PROMPT: Would you please copy every line below that includes the string "brick"?
(Beginning of PROVIDED DATA)
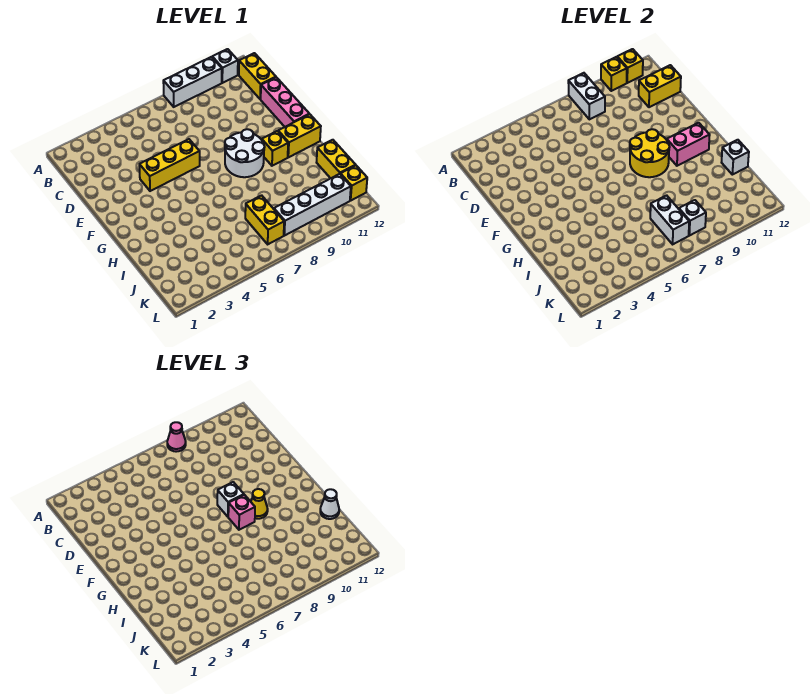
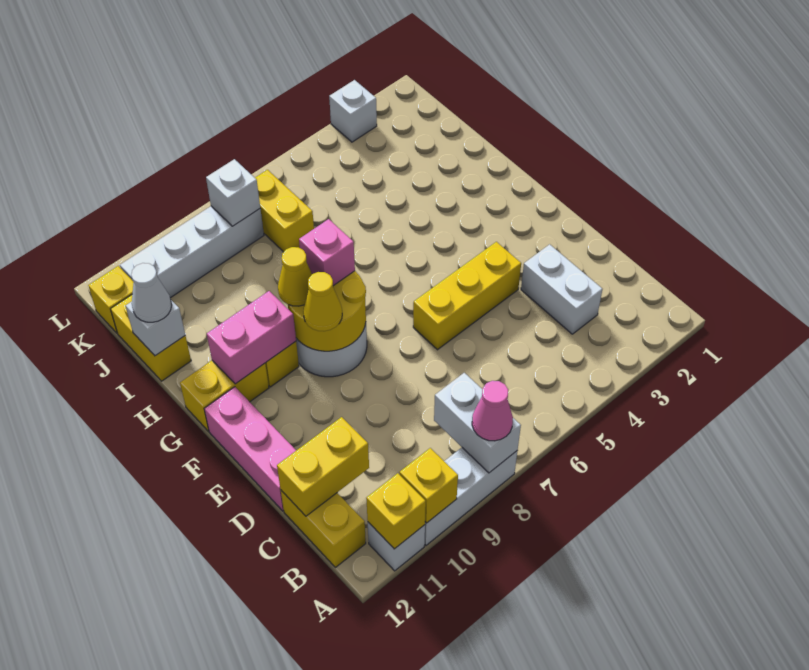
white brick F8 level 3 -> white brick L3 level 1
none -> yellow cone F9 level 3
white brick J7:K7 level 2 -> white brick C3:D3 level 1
(End of PROVIDED DATA)
RESULT:
white brick F8 level 3 -> white brick L3 level 1
white brick J7:K7 level 2 -> white brick C3:D3 level 1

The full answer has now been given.